Problem to solve: Scan the records below for the line containing "Import.java: [959,186,1295,392] ->" and the line containing "Invoice: [1232,587,1277,631] ->". Copy both, plus every line between, exactly.

Material to process:

----------------------------------------

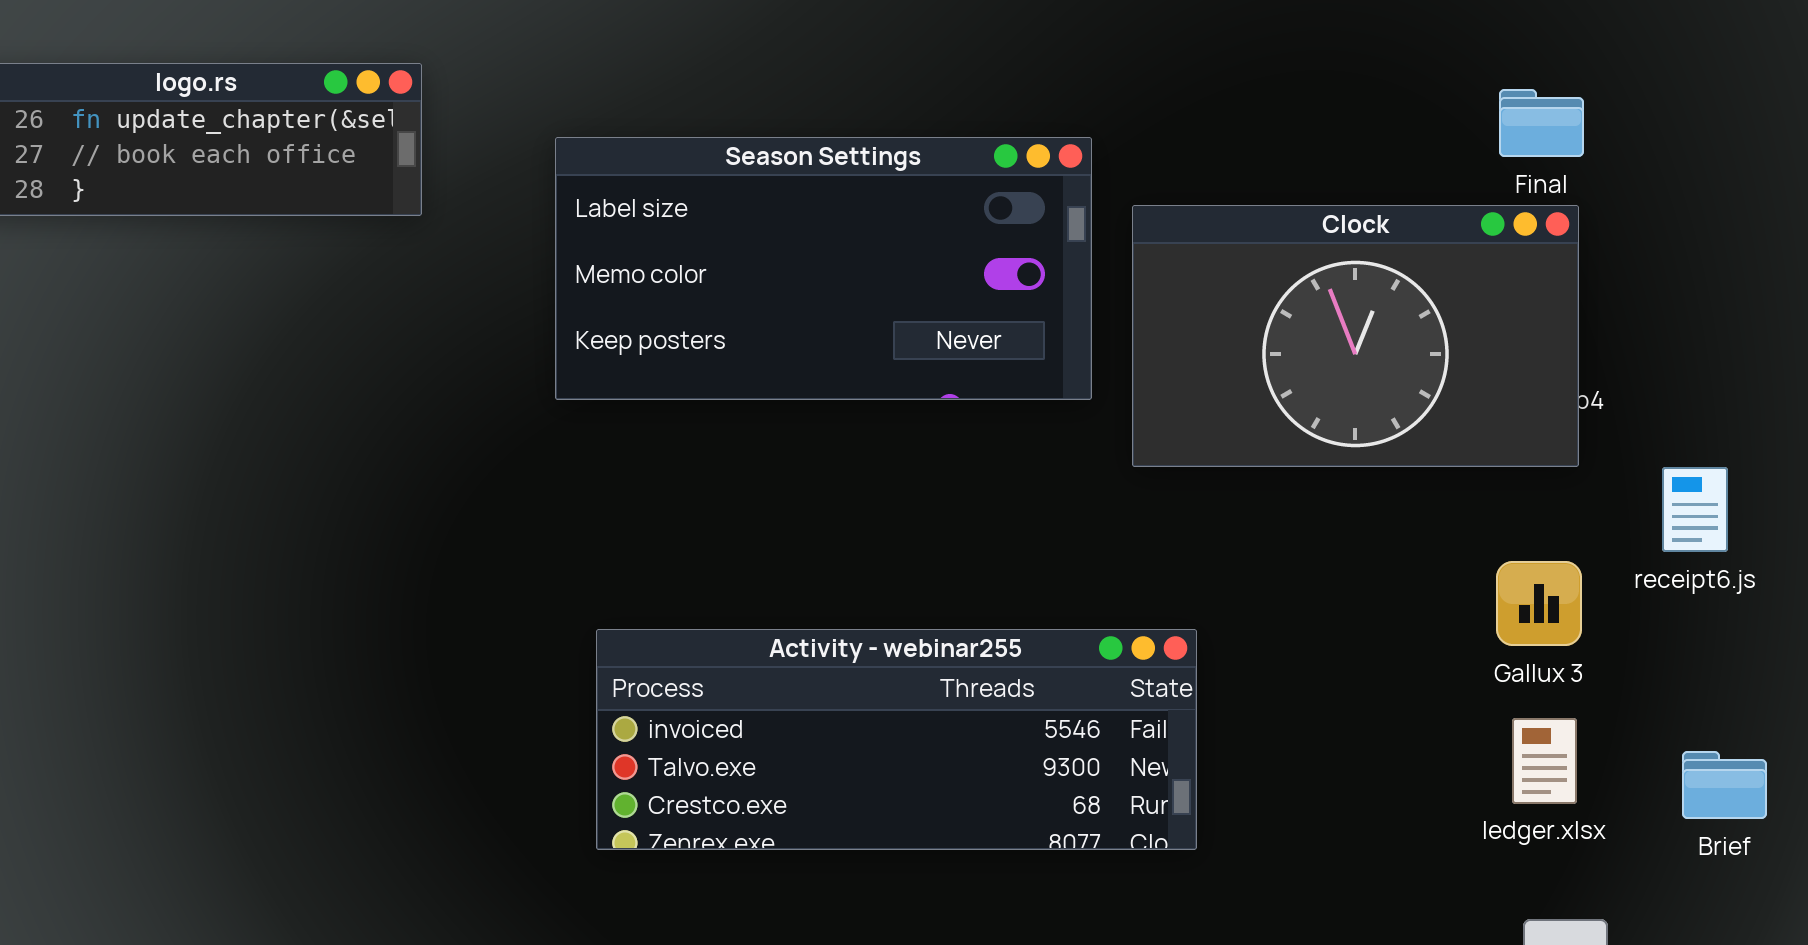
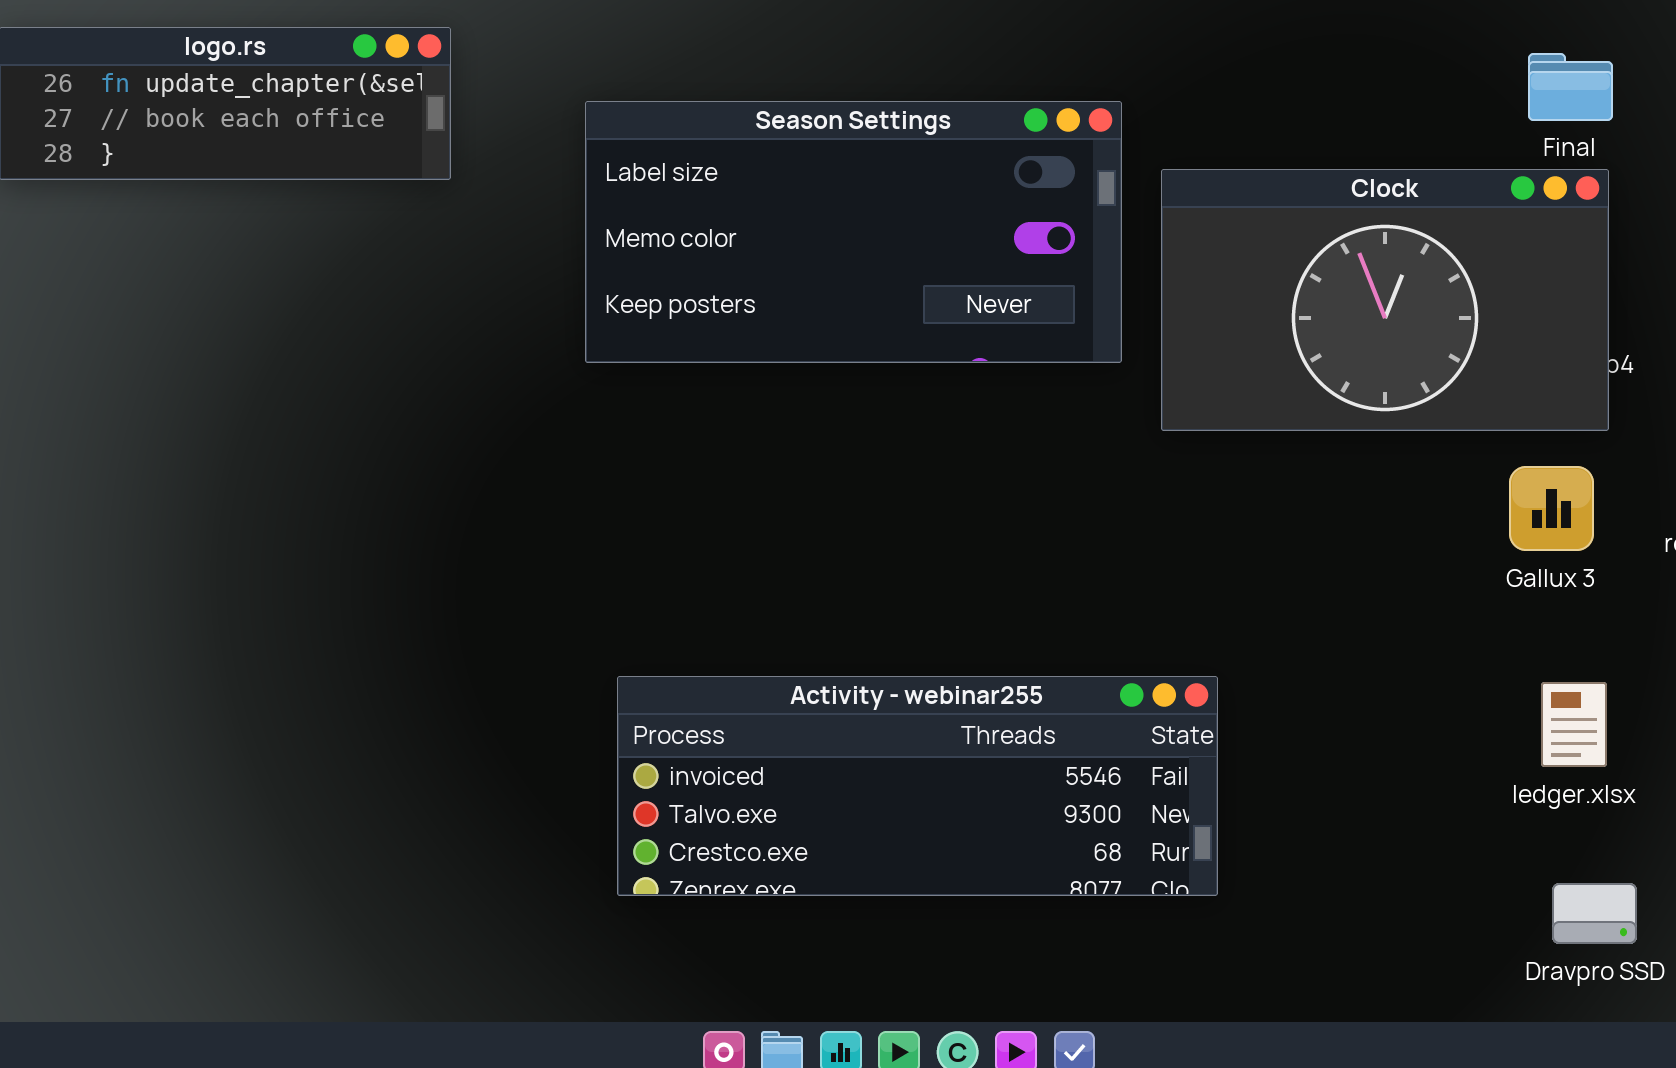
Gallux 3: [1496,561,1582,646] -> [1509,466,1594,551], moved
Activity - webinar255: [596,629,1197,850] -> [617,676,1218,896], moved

----------------------------------------

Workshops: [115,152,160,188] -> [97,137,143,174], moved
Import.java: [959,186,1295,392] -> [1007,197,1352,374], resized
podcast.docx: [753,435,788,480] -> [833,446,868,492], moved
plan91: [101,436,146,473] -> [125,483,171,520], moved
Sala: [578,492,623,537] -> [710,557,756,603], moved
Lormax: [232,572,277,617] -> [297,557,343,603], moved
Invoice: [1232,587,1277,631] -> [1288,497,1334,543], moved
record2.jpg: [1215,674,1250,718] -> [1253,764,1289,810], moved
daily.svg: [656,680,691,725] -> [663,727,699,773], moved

----------------------------------------

Problem solution:
Import.java: [959,186,1295,392] -> [1007,197,1352,374], resized
podcast.docx: [753,435,788,480] -> [833,446,868,492], moved
plan91: [101,436,146,473] -> [125,483,171,520], moved
Sala: [578,492,623,537] -> [710,557,756,603], moved
Lormax: [232,572,277,617] -> [297,557,343,603], moved
Invoice: [1232,587,1277,631] -> [1288,497,1334,543], moved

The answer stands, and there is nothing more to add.